What is expected
Look through the material below and report every line that includes "MATRIX".

※ ※ ※

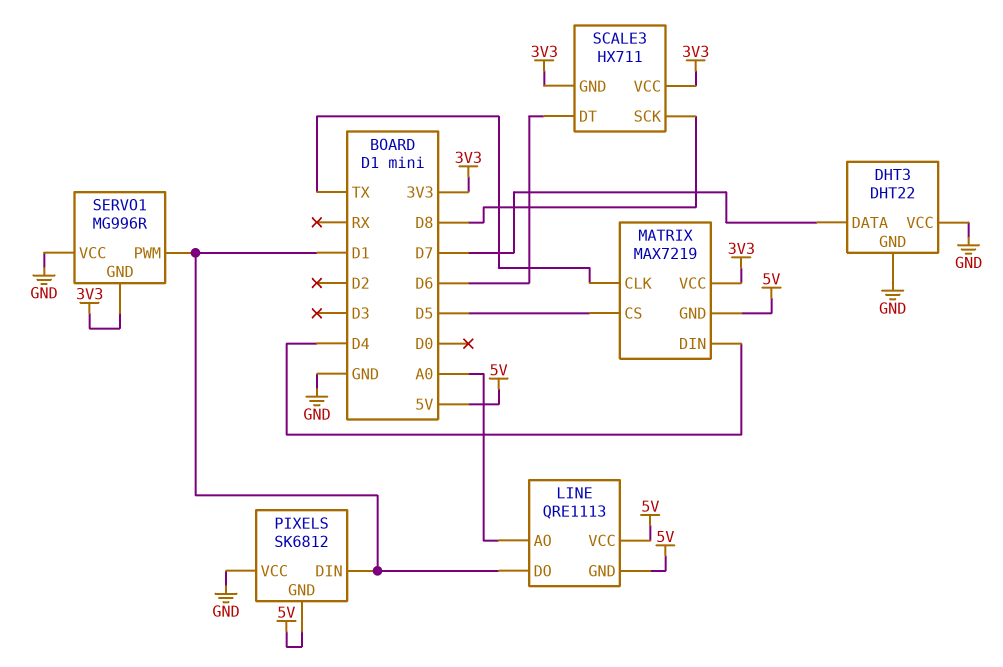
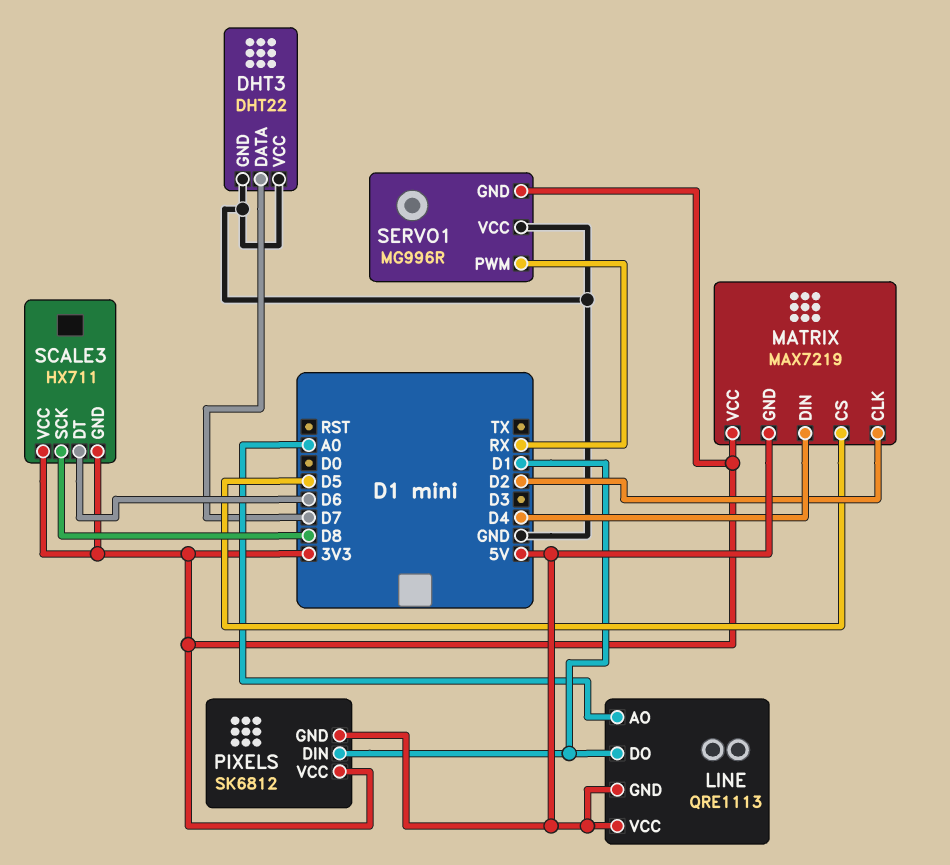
MATRIX pin CLK: TX -> D2
PIXELS pin VCC: GND -> 3V3
SERVO1 pin PWM: D1 -> RX

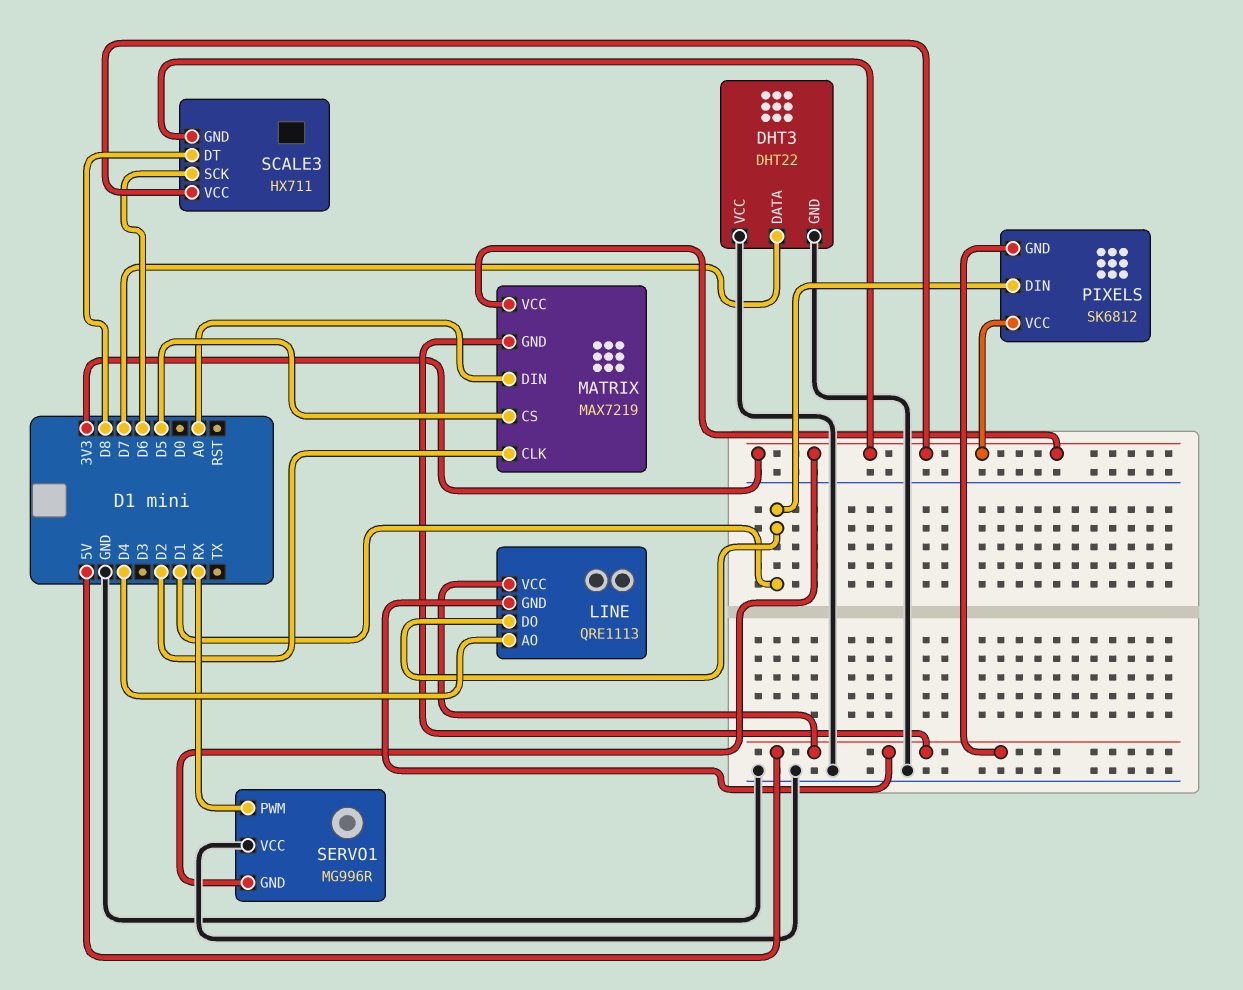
LINE pin AO: A0 -> D4
MATRIX pin DIN: D4 -> A0
SCALE3 pin DT: D6 -> D8
SCALE3 pin SCK: D8 -> D6

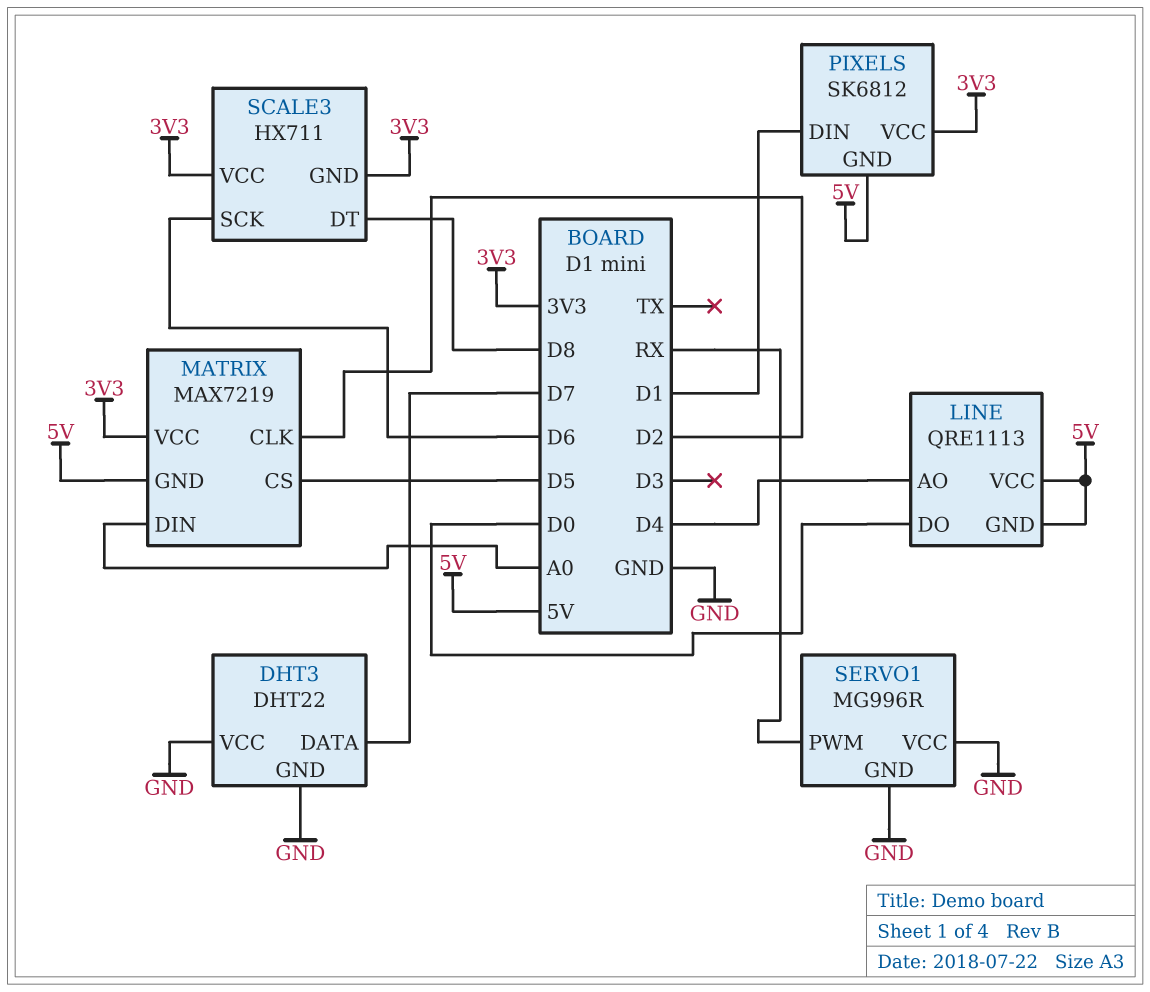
LINE pin DO: D1 -> D0
SERVO1 pin GND: 3V3 -> GND

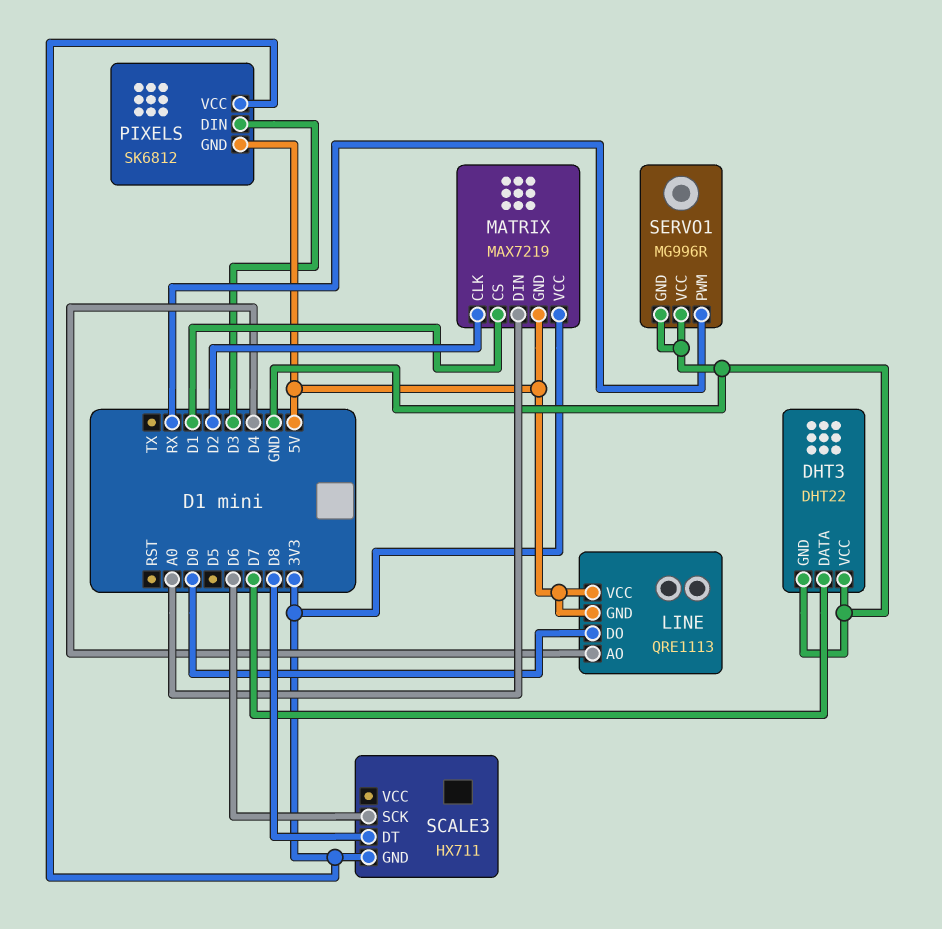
MATRIX pin CS: D5 -> D1
PIXELS pin DIN: D1 -> D3
SCALE3 pin VCC: 3V3 -> none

※ ※ ※

Response box
MATRIX pin CLK: TX -> D2
MATRIX pin DIN: D4 -> A0
MATRIX pin CS: D5 -> D1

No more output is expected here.